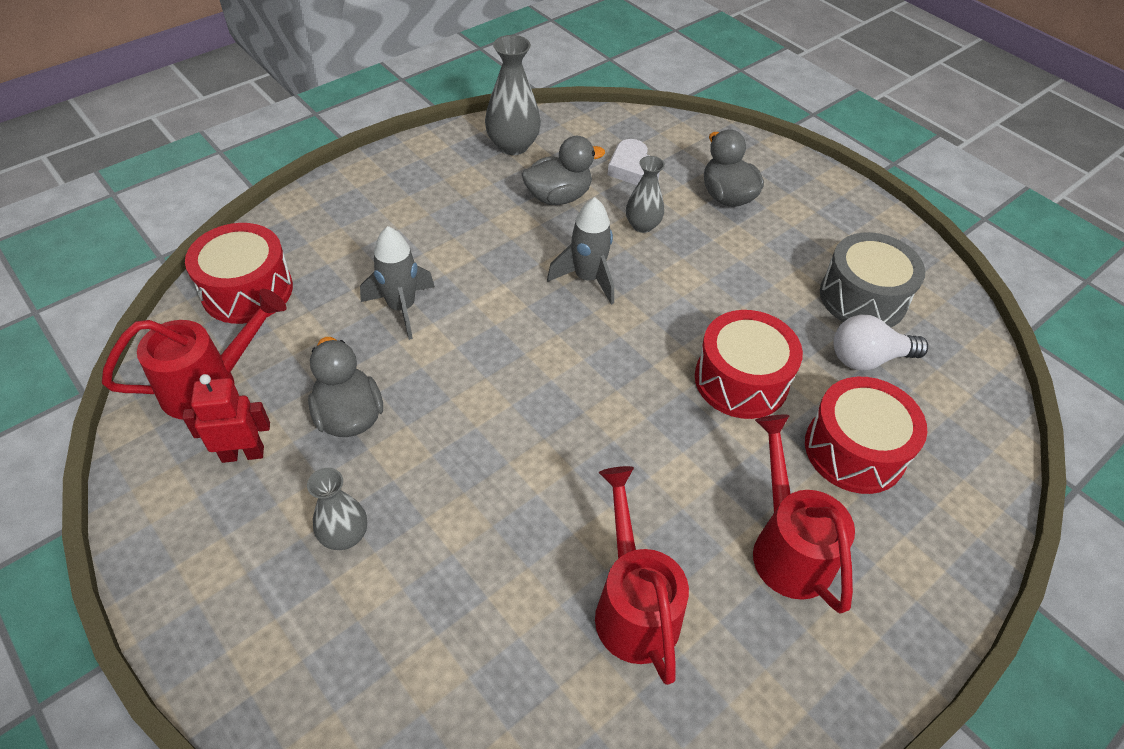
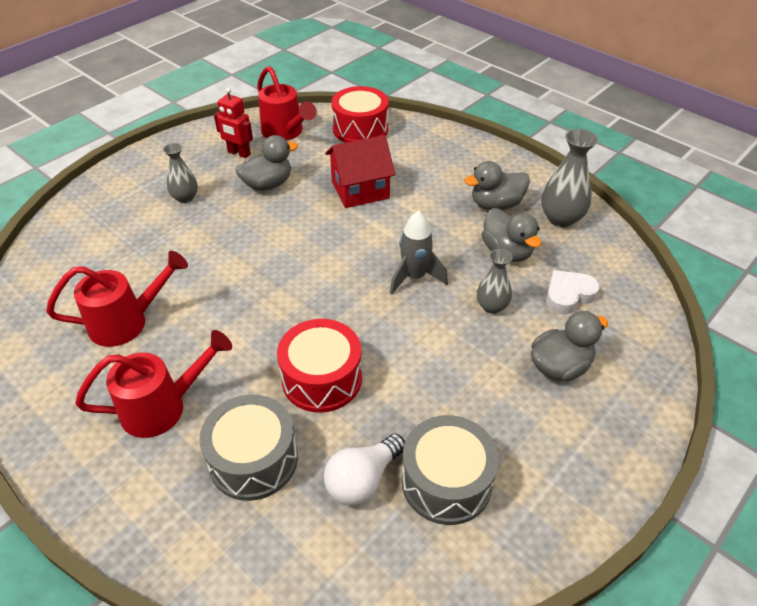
camera: 85 degrees right, 5 degrees down
(243, 454) = (239, 153): red robot -> red robot turned 135 degrees clockwise
(402, 308) = (360, 190): grey rocket -> red house
(473, 189) = (496, 205): none -> grey duck
(854, 450) = (253, 459): red drum -> grey drum
(868, 358) = (363, 480): white light bulb -> white light bulb turned 120 degrees counterclockwise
━━━━━━━━
Required action: Repeat the data verbatim through the "(854, 450) = (253, 459): red" line, no pictures.

Answer for the task:
camera: 85 degrees right, 5 degrees down
(243, 454) = (239, 153): red robot -> red robot turned 135 degrees clockwise
(402, 308) = (360, 190): grey rocket -> red house
(473, 189) = (496, 205): none -> grey duck
(854, 450) = (253, 459): red drum -> grey drum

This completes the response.